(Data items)
------------------------------------------------------------
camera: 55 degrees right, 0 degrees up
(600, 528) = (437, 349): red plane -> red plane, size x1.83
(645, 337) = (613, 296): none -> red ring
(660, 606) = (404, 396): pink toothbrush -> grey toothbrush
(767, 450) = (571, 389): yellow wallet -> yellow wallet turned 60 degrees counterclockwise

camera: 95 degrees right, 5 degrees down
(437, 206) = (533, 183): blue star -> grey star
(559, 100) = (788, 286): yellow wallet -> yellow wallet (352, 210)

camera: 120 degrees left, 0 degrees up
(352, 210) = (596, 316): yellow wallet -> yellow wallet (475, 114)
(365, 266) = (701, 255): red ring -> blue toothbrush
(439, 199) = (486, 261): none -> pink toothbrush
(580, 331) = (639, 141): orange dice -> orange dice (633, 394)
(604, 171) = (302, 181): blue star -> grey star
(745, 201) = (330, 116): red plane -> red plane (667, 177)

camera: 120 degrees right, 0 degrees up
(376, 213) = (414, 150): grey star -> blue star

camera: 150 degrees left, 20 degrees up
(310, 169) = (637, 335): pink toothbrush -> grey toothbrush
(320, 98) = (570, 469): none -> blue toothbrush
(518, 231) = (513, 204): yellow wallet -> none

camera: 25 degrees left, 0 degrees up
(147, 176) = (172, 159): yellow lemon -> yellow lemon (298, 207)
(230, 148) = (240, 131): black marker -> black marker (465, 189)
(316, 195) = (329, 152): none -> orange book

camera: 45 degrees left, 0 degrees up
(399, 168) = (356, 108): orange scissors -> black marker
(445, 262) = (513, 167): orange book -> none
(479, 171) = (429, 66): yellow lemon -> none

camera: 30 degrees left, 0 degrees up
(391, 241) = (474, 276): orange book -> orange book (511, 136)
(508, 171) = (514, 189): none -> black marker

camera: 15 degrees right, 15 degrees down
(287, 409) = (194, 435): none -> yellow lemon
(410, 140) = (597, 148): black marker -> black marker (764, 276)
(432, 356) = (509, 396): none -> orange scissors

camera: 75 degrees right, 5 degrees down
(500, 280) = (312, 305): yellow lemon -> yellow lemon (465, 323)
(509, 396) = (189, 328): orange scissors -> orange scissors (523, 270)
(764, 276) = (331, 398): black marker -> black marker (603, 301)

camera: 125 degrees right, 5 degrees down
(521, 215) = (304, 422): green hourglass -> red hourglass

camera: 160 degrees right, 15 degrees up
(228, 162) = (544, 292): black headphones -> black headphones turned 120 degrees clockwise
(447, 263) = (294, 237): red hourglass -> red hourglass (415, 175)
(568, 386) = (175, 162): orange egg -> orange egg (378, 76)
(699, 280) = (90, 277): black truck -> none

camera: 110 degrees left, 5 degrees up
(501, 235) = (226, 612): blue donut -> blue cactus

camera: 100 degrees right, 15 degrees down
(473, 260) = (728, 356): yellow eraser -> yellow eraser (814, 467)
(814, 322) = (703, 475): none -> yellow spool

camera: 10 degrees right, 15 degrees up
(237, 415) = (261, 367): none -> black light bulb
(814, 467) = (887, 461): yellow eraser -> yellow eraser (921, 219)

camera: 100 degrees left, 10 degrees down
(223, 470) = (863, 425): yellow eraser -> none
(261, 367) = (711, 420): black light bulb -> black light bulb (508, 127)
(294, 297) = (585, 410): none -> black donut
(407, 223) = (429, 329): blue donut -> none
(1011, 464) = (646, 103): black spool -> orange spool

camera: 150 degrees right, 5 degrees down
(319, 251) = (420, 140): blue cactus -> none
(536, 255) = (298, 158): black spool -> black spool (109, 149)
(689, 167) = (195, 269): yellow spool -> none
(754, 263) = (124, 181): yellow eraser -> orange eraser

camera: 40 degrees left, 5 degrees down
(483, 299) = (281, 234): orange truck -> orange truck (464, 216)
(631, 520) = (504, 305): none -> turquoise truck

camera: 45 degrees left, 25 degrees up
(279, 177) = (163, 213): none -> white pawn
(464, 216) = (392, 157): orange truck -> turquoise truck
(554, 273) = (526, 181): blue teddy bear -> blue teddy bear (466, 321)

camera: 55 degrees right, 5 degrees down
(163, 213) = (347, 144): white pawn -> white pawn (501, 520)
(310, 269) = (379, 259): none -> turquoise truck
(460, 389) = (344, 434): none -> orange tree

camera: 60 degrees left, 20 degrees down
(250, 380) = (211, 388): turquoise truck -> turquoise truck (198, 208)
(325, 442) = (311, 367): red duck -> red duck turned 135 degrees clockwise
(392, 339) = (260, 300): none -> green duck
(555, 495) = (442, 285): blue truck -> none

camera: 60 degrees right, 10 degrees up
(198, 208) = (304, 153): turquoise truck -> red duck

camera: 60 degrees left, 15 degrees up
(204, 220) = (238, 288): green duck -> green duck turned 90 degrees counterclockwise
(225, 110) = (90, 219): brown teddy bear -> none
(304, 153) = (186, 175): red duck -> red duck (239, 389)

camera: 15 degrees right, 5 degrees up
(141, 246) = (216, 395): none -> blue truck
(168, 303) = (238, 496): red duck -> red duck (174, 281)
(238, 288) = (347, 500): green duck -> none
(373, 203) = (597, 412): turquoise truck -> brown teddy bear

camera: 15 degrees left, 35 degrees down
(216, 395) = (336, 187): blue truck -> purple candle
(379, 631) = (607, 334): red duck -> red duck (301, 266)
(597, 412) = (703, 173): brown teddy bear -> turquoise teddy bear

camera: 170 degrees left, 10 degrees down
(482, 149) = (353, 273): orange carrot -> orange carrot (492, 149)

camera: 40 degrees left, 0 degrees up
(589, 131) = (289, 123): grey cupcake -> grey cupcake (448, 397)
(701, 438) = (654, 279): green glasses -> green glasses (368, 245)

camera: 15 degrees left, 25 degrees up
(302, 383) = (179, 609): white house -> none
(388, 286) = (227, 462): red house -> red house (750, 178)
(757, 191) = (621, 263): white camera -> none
------------------------------------------------------------
• Exercise requirements: Every line above with the word "bear" is to be copied out.

• Exercise output:
(554, 273) = (526, 181): blue teddy bear -> blue teddy bear (466, 321)
(225, 110) = (90, 219): brown teddy bear -> none
(373, 203) = (597, 412): turquoise truck -> brown teddy bear
(597, 412) = (703, 173): brown teddy bear -> turquoise teddy bear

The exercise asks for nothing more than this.